====== Supplied data ======

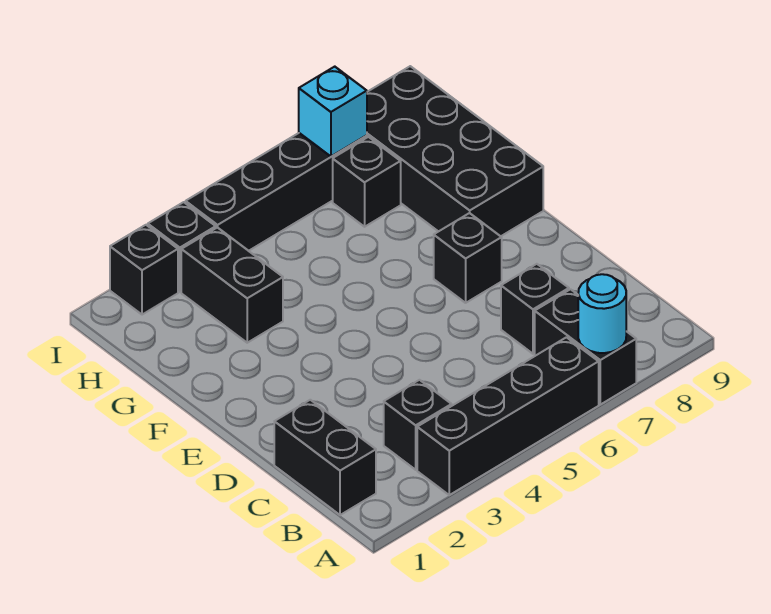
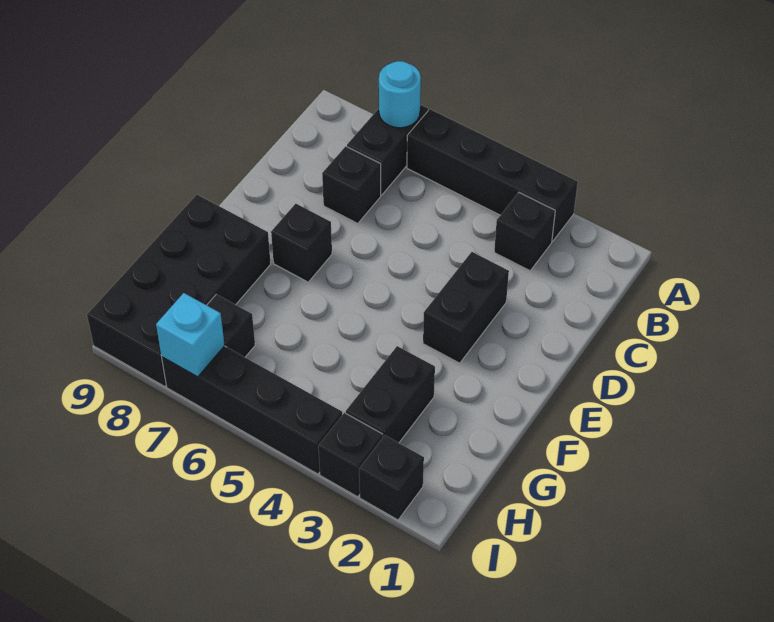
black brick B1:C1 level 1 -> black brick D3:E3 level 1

======
====== Supplied data ======

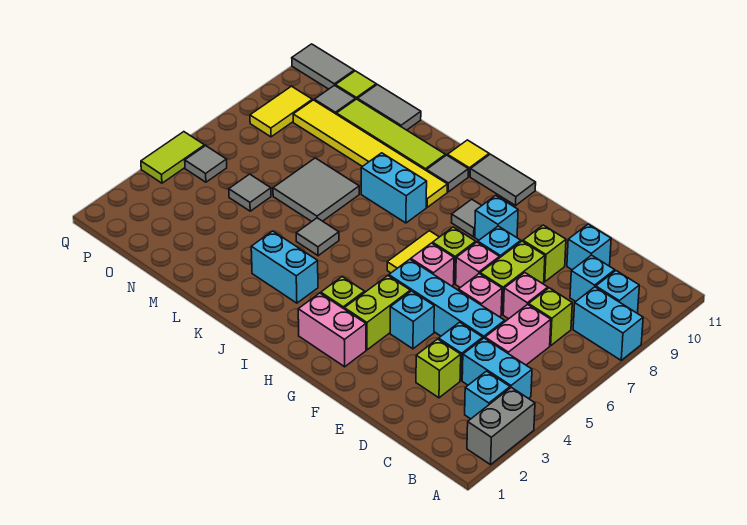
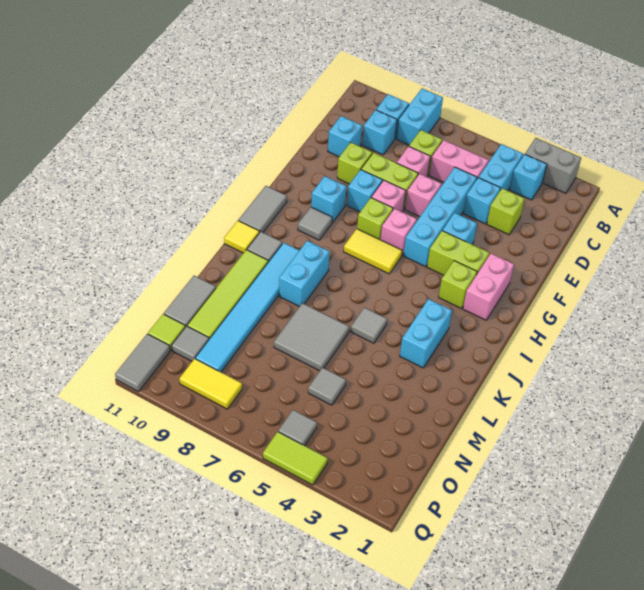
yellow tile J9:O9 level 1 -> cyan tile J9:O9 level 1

======
====== Supplied data ======

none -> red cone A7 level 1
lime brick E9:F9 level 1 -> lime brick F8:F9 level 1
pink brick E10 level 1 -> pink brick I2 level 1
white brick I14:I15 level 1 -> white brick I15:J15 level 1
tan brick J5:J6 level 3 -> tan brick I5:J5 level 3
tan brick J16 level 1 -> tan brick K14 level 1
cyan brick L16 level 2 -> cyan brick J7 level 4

======

▸ What is expected: Please give back exactly the lines of this listing beginning at the line with "none -> red cone A7 level 1" and ending with the line with "cyan brick L16", both included, and nothing else.

▸ Task answer:
none -> red cone A7 level 1
lime brick E9:F9 level 1 -> lime brick F8:F9 level 1
pink brick E10 level 1 -> pink brick I2 level 1
white brick I14:I15 level 1 -> white brick I15:J15 level 1
tan brick J5:J6 level 3 -> tan brick I5:J5 level 3
tan brick J16 level 1 -> tan brick K14 level 1
cyan brick L16 level 2 -> cyan brick J7 level 4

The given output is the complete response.